Provided data:
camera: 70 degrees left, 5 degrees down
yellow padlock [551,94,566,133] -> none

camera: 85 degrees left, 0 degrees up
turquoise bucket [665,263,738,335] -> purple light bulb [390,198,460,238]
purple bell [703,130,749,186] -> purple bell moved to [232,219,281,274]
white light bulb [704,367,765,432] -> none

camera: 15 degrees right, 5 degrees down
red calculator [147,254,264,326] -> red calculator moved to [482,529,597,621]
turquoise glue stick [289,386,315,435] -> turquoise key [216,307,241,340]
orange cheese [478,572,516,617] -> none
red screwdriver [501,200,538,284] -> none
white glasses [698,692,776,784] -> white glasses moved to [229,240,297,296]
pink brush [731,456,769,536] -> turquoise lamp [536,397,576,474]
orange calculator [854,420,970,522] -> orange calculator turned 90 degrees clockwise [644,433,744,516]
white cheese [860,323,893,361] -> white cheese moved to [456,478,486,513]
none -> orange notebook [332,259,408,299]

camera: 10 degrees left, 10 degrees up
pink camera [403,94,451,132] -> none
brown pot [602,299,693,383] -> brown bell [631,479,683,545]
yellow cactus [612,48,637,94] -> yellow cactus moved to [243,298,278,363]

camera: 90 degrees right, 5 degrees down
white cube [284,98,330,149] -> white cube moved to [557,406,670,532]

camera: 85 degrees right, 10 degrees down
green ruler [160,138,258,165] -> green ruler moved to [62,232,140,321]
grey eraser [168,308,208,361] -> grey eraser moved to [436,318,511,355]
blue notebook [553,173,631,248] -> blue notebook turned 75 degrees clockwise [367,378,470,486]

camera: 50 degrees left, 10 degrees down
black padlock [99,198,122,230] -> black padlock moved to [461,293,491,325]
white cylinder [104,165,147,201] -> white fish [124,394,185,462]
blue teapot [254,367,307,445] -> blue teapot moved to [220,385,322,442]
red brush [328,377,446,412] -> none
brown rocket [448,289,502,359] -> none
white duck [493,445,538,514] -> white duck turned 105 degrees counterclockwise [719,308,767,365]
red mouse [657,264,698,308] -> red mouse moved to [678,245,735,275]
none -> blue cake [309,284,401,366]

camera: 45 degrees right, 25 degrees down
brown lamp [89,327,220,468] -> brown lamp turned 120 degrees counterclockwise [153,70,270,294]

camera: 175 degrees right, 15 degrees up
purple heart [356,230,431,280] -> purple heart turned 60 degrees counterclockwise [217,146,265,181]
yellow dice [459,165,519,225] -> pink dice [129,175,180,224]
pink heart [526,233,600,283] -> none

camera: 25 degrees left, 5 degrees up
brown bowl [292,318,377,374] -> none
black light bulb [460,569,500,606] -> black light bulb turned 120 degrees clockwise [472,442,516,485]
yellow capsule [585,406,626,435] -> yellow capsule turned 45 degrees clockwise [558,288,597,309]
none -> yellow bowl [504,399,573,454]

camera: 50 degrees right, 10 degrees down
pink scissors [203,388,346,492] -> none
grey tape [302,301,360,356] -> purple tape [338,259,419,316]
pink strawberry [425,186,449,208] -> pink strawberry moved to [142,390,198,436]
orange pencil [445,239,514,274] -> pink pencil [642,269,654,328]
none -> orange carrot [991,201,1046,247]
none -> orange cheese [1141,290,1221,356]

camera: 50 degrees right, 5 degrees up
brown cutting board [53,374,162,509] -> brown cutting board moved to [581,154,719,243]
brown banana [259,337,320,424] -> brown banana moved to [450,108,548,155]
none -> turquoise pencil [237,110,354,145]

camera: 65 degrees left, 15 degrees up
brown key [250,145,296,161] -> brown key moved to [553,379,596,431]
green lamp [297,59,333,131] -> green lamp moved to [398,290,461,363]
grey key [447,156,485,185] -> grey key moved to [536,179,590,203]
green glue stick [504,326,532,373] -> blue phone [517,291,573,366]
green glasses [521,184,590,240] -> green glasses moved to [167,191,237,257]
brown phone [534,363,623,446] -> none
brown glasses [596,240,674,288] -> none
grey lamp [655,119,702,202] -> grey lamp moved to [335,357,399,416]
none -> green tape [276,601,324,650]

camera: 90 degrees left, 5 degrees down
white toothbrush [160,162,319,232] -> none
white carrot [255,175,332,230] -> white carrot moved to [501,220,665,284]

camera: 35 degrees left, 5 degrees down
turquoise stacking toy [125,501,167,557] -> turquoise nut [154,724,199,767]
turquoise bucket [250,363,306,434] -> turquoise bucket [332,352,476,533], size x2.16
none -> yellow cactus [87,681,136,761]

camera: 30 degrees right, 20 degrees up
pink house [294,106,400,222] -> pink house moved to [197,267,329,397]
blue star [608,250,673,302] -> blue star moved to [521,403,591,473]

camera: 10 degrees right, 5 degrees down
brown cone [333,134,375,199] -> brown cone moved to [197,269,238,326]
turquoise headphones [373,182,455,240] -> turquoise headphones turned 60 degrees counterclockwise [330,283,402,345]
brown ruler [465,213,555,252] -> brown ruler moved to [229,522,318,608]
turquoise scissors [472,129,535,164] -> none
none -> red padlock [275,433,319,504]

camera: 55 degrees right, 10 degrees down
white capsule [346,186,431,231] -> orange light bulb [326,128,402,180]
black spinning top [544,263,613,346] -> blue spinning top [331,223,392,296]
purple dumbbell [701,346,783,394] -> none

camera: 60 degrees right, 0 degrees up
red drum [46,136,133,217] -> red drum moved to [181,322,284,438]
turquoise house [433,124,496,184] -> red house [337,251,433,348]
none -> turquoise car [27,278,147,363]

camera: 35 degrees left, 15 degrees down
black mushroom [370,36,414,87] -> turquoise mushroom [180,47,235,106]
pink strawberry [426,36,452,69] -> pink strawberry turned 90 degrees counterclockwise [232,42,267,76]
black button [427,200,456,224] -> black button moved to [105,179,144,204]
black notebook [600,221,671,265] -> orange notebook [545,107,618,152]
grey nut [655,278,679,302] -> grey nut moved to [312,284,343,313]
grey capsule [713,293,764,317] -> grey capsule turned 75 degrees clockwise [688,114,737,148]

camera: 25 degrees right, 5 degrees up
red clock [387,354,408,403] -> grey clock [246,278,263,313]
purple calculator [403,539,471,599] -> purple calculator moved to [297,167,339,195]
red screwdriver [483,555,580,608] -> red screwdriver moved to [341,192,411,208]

How to complete this task:
Return each line above precisely as written.

Result of the exercise:
camera: 70 degrees left, 5 degrees down
yellow padlock [551,94,566,133] -> none

camera: 85 degrees left, 0 degrees up
turquoise bucket [665,263,738,335] -> purple light bulb [390,198,460,238]
purple bell [703,130,749,186] -> purple bell moved to [232,219,281,274]
white light bulb [704,367,765,432] -> none

camera: 15 degrees right, 5 degrees down
red calculator [147,254,264,326] -> red calculator moved to [482,529,597,621]
turquoise glue stick [289,386,315,435] -> turquoise key [216,307,241,340]
orange cheese [478,572,516,617] -> none
red screwdriver [501,200,538,284] -> none
white glasses [698,692,776,784] -> white glasses moved to [229,240,297,296]
pink brush [731,456,769,536] -> turquoise lamp [536,397,576,474]
orange calculator [854,420,970,522] -> orange calculator turned 90 degrees clockwise [644,433,744,516]
white cheese [860,323,893,361] -> white cheese moved to [456,478,486,513]
none -> orange notebook [332,259,408,299]

camera: 10 degrees left, 10 degrees up
pink camera [403,94,451,132] -> none
brown pot [602,299,693,383] -> brown bell [631,479,683,545]
yellow cactus [612,48,637,94] -> yellow cactus moved to [243,298,278,363]

camera: 90 degrees right, 5 degrees down
white cube [284,98,330,149] -> white cube moved to [557,406,670,532]

camera: 85 degrees right, 10 degrees down
green ruler [160,138,258,165] -> green ruler moved to [62,232,140,321]
grey eraser [168,308,208,361] -> grey eraser moved to [436,318,511,355]
blue notebook [553,173,631,248] -> blue notebook turned 75 degrees clockwise [367,378,470,486]

camera: 50 degrees left, 10 degrees down
black padlock [99,198,122,230] -> black padlock moved to [461,293,491,325]
white cylinder [104,165,147,201] -> white fish [124,394,185,462]
blue teapot [254,367,307,445] -> blue teapot moved to [220,385,322,442]
red brush [328,377,446,412] -> none
brown rocket [448,289,502,359] -> none
white duck [493,445,538,514] -> white duck turned 105 degrees counterclockwise [719,308,767,365]
red mouse [657,264,698,308] -> red mouse moved to [678,245,735,275]
none -> blue cake [309,284,401,366]

camera: 45 degrees right, 25 degrees down
brown lamp [89,327,220,468] -> brown lamp turned 120 degrees counterclockwise [153,70,270,294]

camera: 175 degrees right, 15 degrees up
purple heart [356,230,431,280] -> purple heart turned 60 degrees counterclockwise [217,146,265,181]
yellow dice [459,165,519,225] -> pink dice [129,175,180,224]
pink heart [526,233,600,283] -> none

camera: 25 degrees left, 5 degrees up
brown bowl [292,318,377,374] -> none
black light bulb [460,569,500,606] -> black light bulb turned 120 degrees clockwise [472,442,516,485]
yellow capsule [585,406,626,435] -> yellow capsule turned 45 degrees clockwise [558,288,597,309]
none -> yellow bowl [504,399,573,454]

camera: 50 degrees right, 10 degrees down
pink scissors [203,388,346,492] -> none
grey tape [302,301,360,356] -> purple tape [338,259,419,316]
pink strawberry [425,186,449,208] -> pink strawberry moved to [142,390,198,436]
orange pencil [445,239,514,274] -> pink pencil [642,269,654,328]
none -> orange carrot [991,201,1046,247]
none -> orange cheese [1141,290,1221,356]

camera: 50 degrees right, 5 degrees up
brown cutting board [53,374,162,509] -> brown cutting board moved to [581,154,719,243]
brown banana [259,337,320,424] -> brown banana moved to [450,108,548,155]
none -> turquoise pencil [237,110,354,145]

camera: 65 degrees left, 15 degrees up
brown key [250,145,296,161] -> brown key moved to [553,379,596,431]
green lamp [297,59,333,131] -> green lamp moved to [398,290,461,363]
grey key [447,156,485,185] -> grey key moved to [536,179,590,203]
green glue stick [504,326,532,373] -> blue phone [517,291,573,366]
green glasses [521,184,590,240] -> green glasses moved to [167,191,237,257]
brown phone [534,363,623,446] -> none
brown glasses [596,240,674,288] -> none
grey lamp [655,119,702,202] -> grey lamp moved to [335,357,399,416]
none -> green tape [276,601,324,650]

camera: 90 degrees left, 5 degrees down
white toothbrush [160,162,319,232] -> none
white carrot [255,175,332,230] -> white carrot moved to [501,220,665,284]

camera: 35 degrees left, 5 degrees down
turquoise stacking toy [125,501,167,557] -> turquoise nut [154,724,199,767]
turquoise bucket [250,363,306,434] -> turquoise bucket [332,352,476,533], size x2.16
none -> yellow cactus [87,681,136,761]

camera: 30 degrees right, 20 degrees up
pink house [294,106,400,222] -> pink house moved to [197,267,329,397]
blue star [608,250,673,302] -> blue star moved to [521,403,591,473]

camera: 10 degrees right, 5 degrees down
brown cone [333,134,375,199] -> brown cone moved to [197,269,238,326]
turquoise headphones [373,182,455,240] -> turquoise headphones turned 60 degrees counterclockwise [330,283,402,345]
brown ruler [465,213,555,252] -> brown ruler moved to [229,522,318,608]
turquoise scissors [472,129,535,164] -> none
none -> red padlock [275,433,319,504]

camera: 55 degrees right, 10 degrees down
white capsule [346,186,431,231] -> orange light bulb [326,128,402,180]
black spinning top [544,263,613,346] -> blue spinning top [331,223,392,296]
purple dumbbell [701,346,783,394] -> none

camera: 60 degrees right, 0 degrees up
red drum [46,136,133,217] -> red drum moved to [181,322,284,438]
turquoise house [433,124,496,184] -> red house [337,251,433,348]
none -> turquoise car [27,278,147,363]

camera: 35 degrees left, 15 degrees down
black mushroom [370,36,414,87] -> turquoise mushroom [180,47,235,106]
pink strawberry [426,36,452,69] -> pink strawberry turned 90 degrees counterclockwise [232,42,267,76]
black button [427,200,456,224] -> black button moved to [105,179,144,204]
black notebook [600,221,671,265] -> orange notebook [545,107,618,152]
grey nut [655,278,679,302] -> grey nut moved to [312,284,343,313]
grey capsule [713,293,764,317] -> grey capsule turned 75 degrees clockwise [688,114,737,148]

camera: 25 degrees right, 5 degrees up
red clock [387,354,408,403] -> grey clock [246,278,263,313]
purple calculator [403,539,471,599] -> purple calculator moved to [297,167,339,195]
red screwdriver [483,555,580,608] -> red screwdriver moved to [341,192,411,208]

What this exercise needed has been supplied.